DIRECTIONS :: Begin your copy at the line that holds "IC3 pin FB: ADJ -> GND" and carry it through the final line of the data, writing out each line exactly and omitting pictures.

Edit tracking data
Content starts

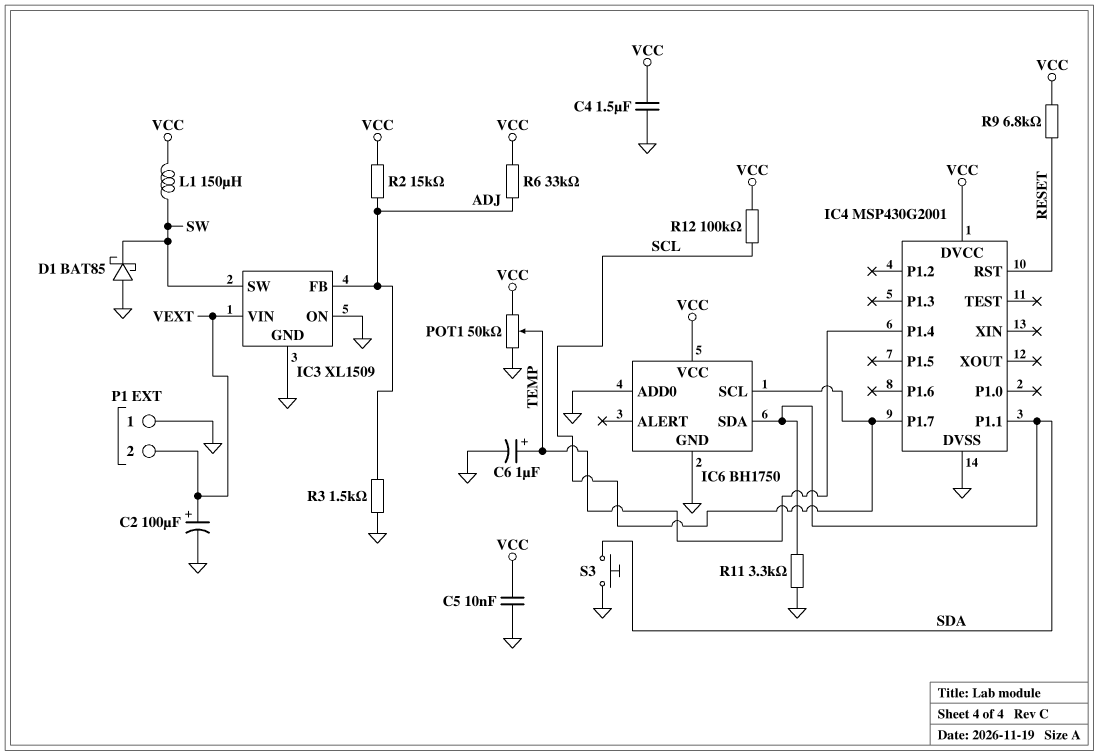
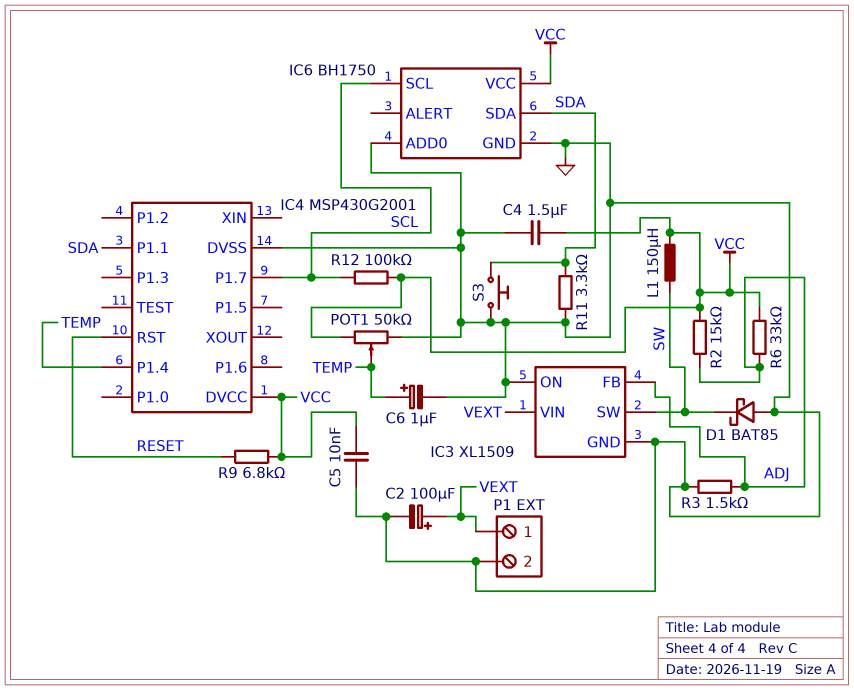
P1 pin 1: GND -> VEXT
P1 pin 2: VEXT -> GND

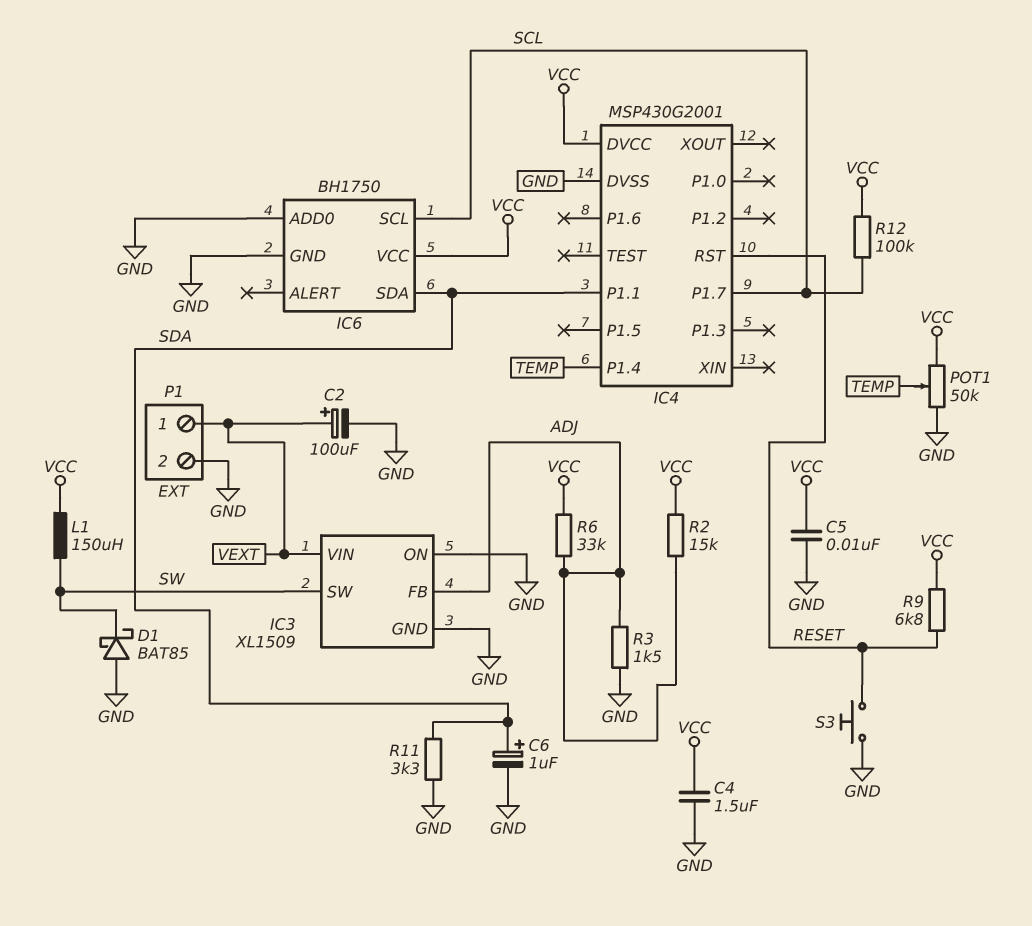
C6: 1uF (plus TEMP, minus GND) -> 1uF (plus SDA, minus GND)
S3: button (GND, SDA) -> button (GND, RESET)

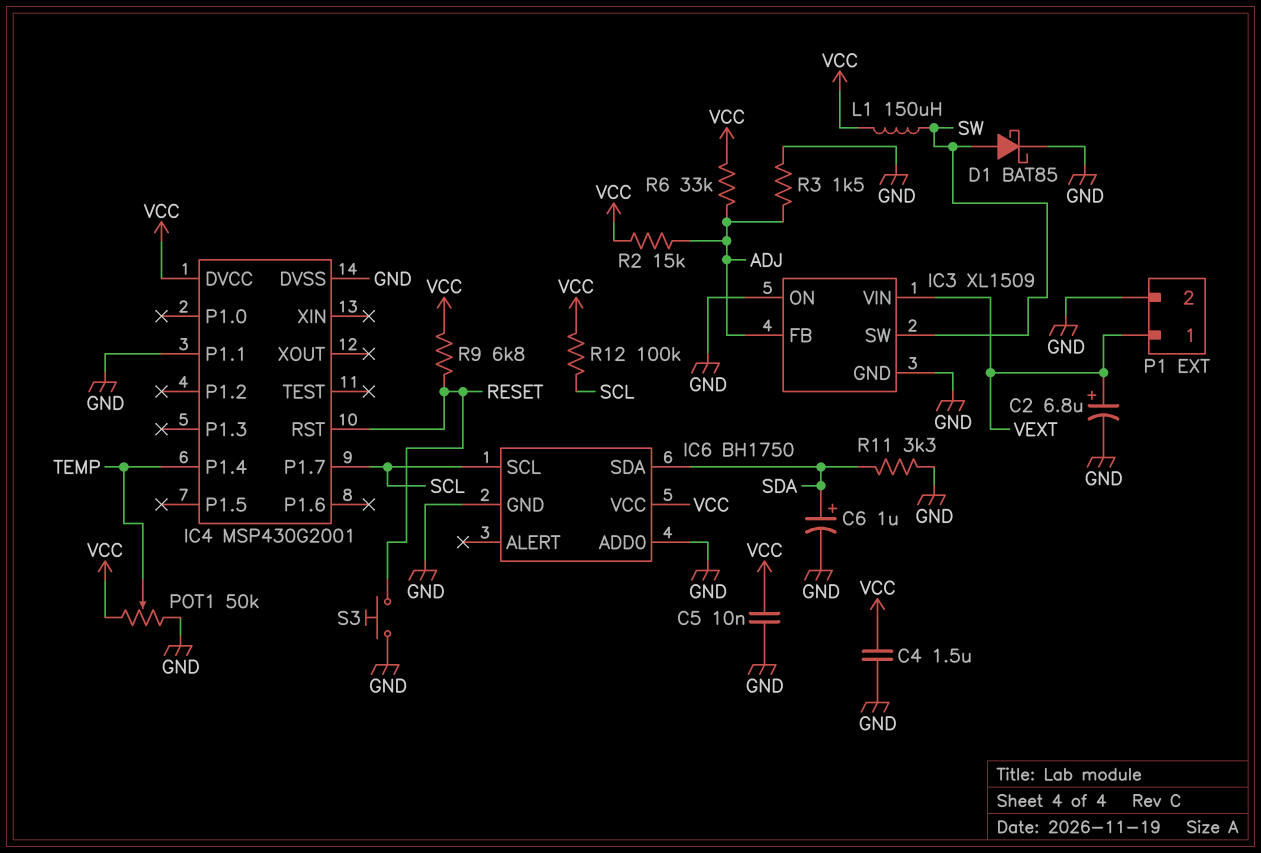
C2: 100uF (plus VEXT, minus GND) -> 6.8uF (plus VEXT, minus GND)
D1: schottky BAT85 (A GND, K SW) -> schottky BAT85 (A SW, K GND)
IC4 pin P1.1: SDA -> GND

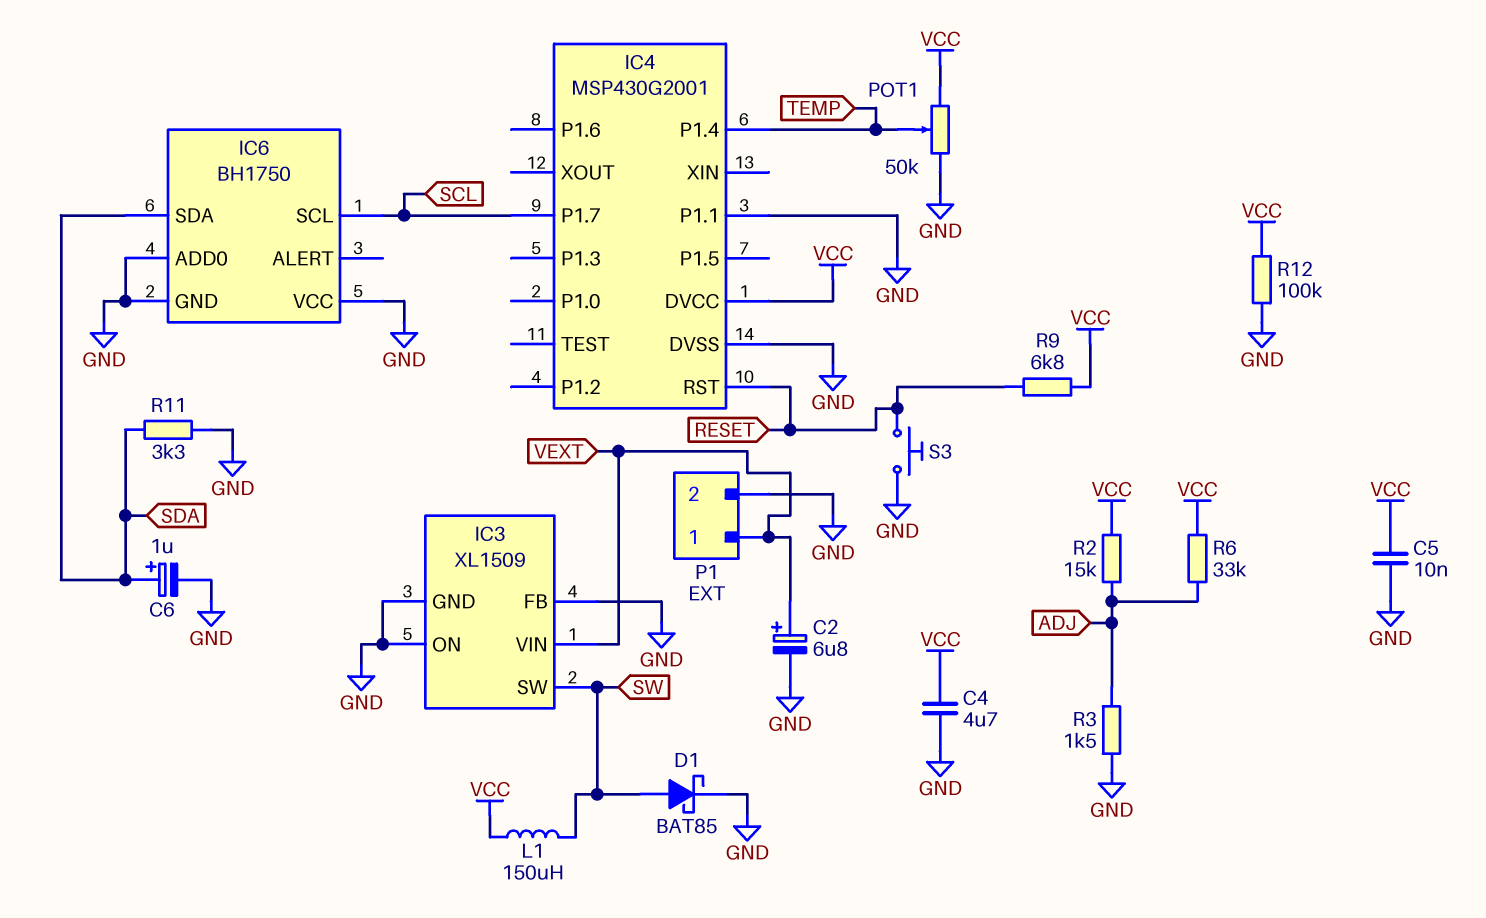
C4: 1.5uF (GND, VCC) -> 4.7uF (GND, VCC)
IC3 pin FB: ADJ -> GND
IC6 pin VCC: VCC -> GND
R12: 100k (SCL, VCC) -> 100k (GND, VCC)

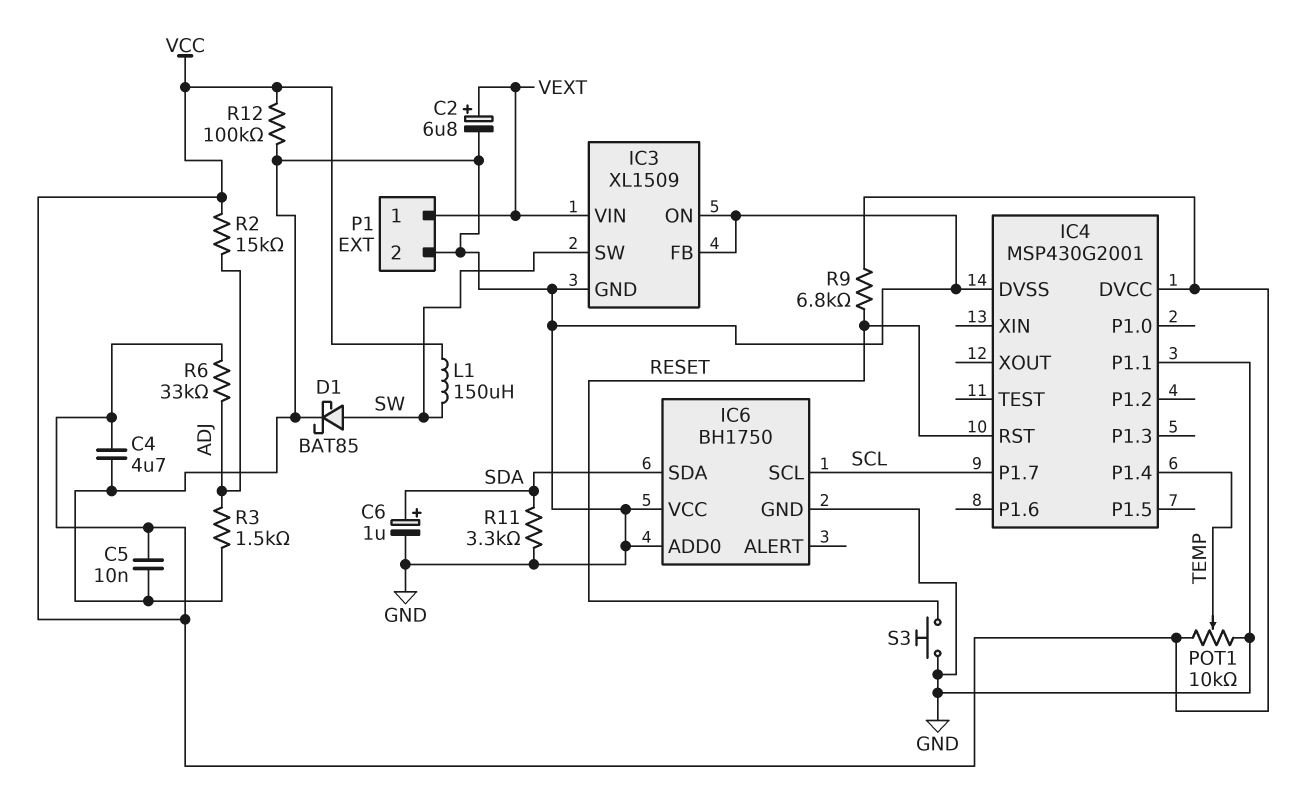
POT1: 50k (GND, VCC, wiper TEMP) -> 10k (GND, VCC, wiper TEMP)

Content ends

FINISHED TASK ::
IC3 pin FB: ADJ -> GND
IC6 pin VCC: VCC -> GND
R12: 100k (SCL, VCC) -> 100k (GND, VCC)

POT1: 50k (GND, VCC, wiper TEMP) -> 10k (GND, VCC, wiper TEMP)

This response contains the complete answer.